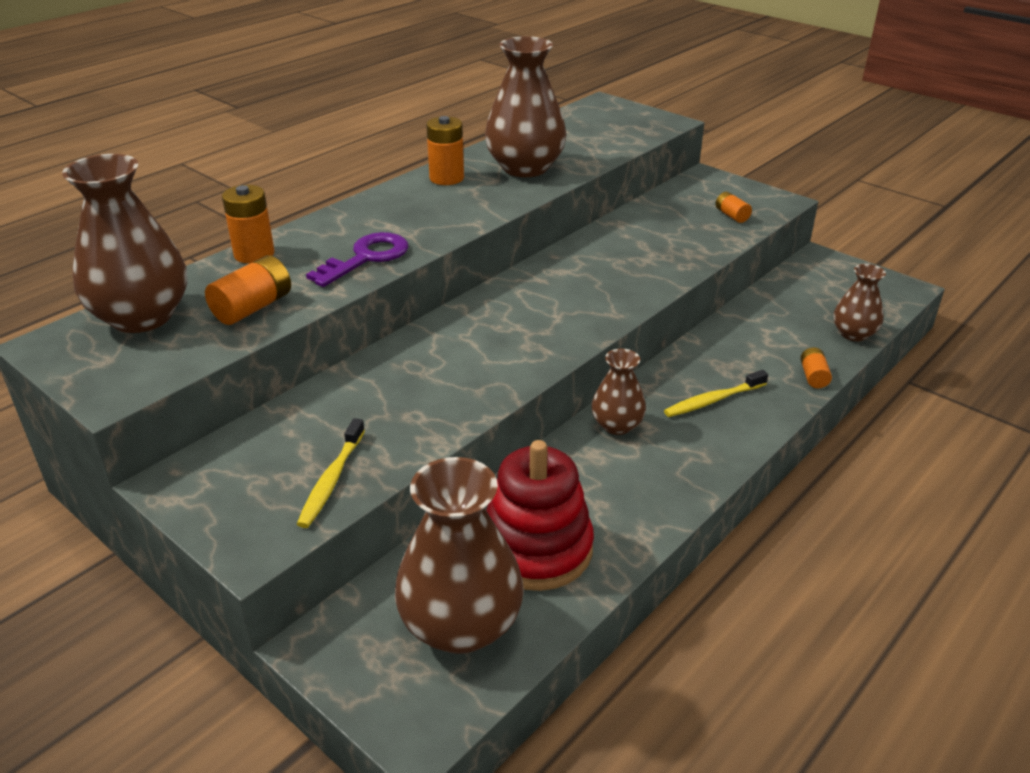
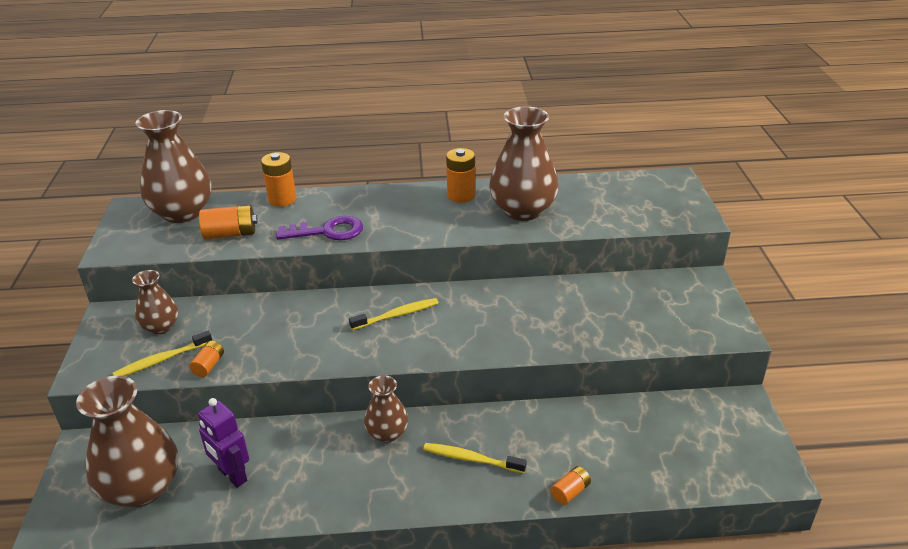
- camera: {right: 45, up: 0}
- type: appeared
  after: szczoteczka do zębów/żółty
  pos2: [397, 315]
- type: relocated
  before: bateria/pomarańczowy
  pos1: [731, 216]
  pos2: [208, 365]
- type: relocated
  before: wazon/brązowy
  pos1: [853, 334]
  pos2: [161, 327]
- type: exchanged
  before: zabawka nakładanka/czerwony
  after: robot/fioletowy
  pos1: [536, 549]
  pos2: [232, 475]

--

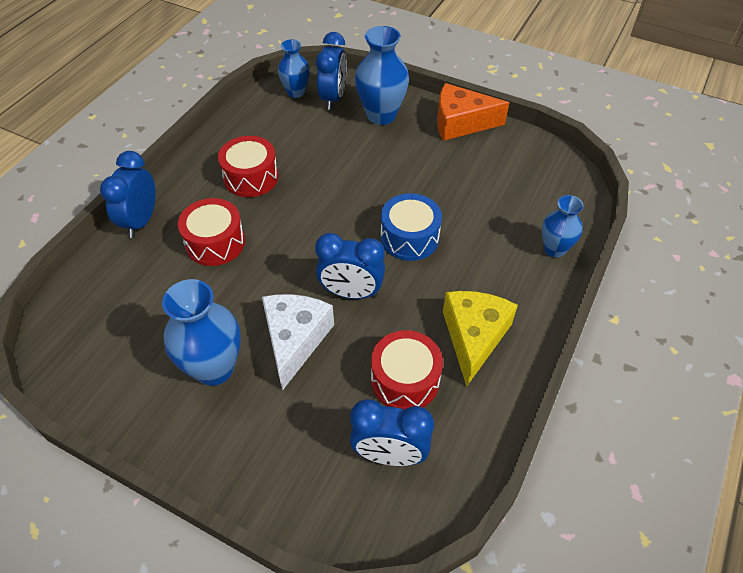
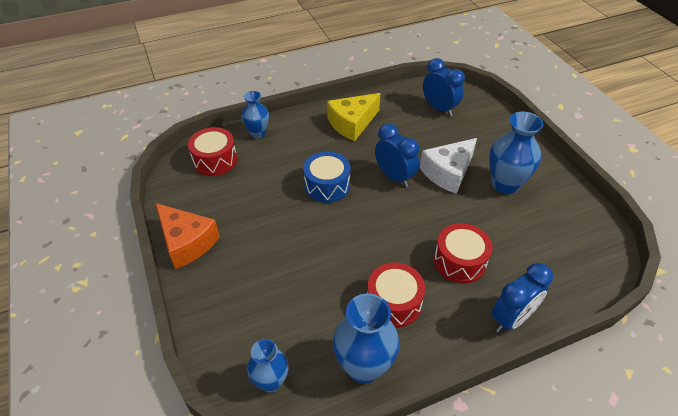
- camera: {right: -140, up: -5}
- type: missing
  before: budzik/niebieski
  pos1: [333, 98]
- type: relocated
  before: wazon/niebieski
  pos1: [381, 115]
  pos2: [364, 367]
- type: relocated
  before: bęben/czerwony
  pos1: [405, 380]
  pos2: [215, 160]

--

The required output is the stretch of entries above from the line containing "before: zabawka nakładanka/czerwony" through the line containing "pos2: [232, 475]", reproduced exactly.

RESPONSE BOX:
  before: zabawka nakładanka/czerwony
  after: robot/fioletowy
  pos1: [536, 549]
  pos2: [232, 475]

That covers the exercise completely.